Source data.
☆ ☆ ☆ ☆

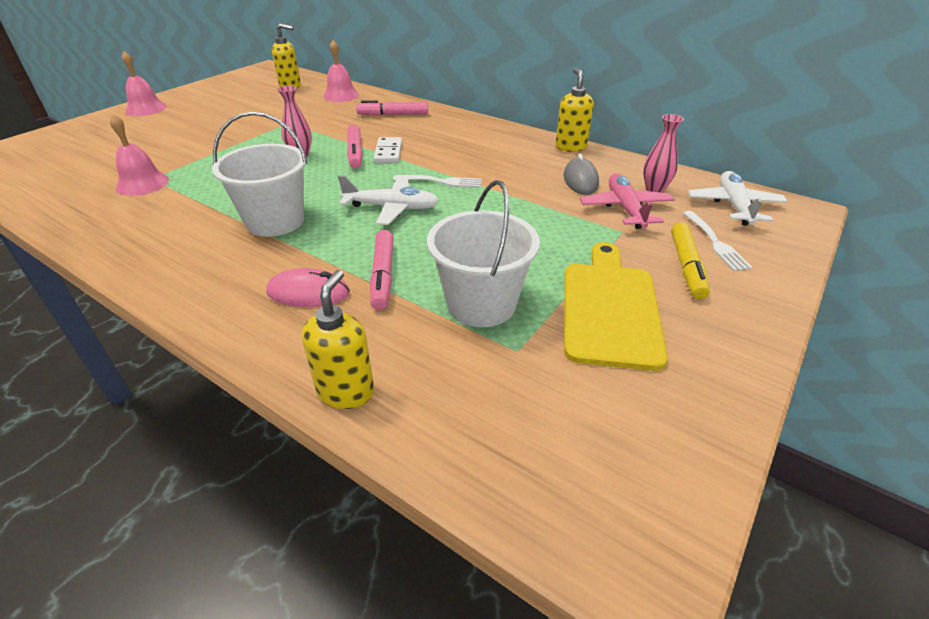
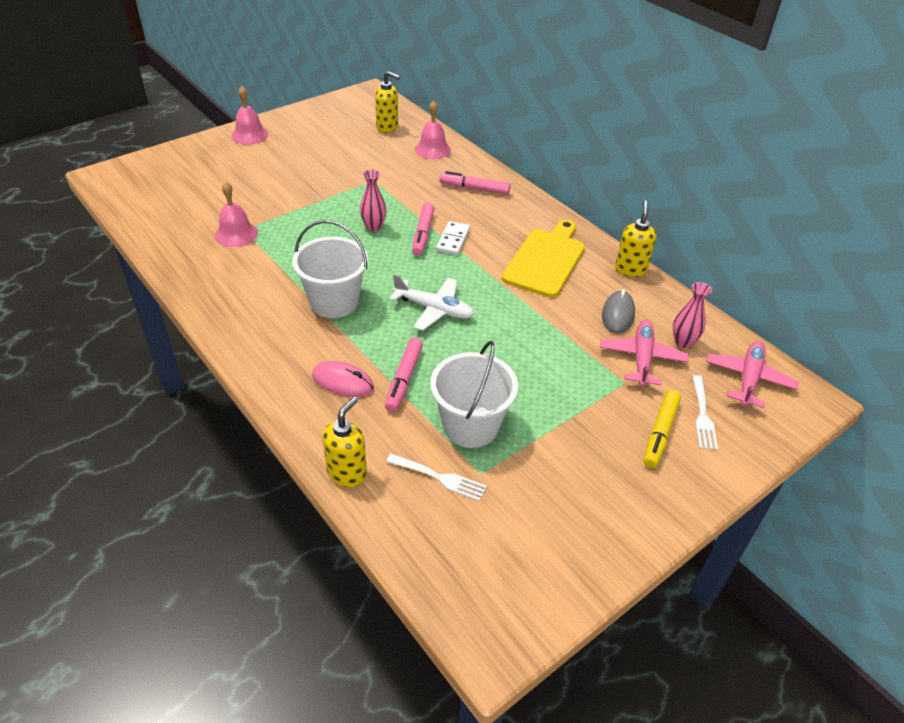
camera: 15 degrees right, 5 degrees up
(442, 181) = (489, 288): white fork -> white fork (440, 478)
(609, 308) = (571, 456): yellow cutting board -> yellow cutting board (545, 260)
(734, 206) = (748, 379): white plane -> pink plane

☆ ☆ ☆ ☆

Brief.
Write the lines out again exactly, beginning at the line that contains "(609, 308) = (571, 456): yellow" and stopping only at the final line of the listing above.

Task solution.
(609, 308) = (571, 456): yellow cutting board -> yellow cutting board (545, 260)
(734, 206) = (748, 379): white plane -> pink plane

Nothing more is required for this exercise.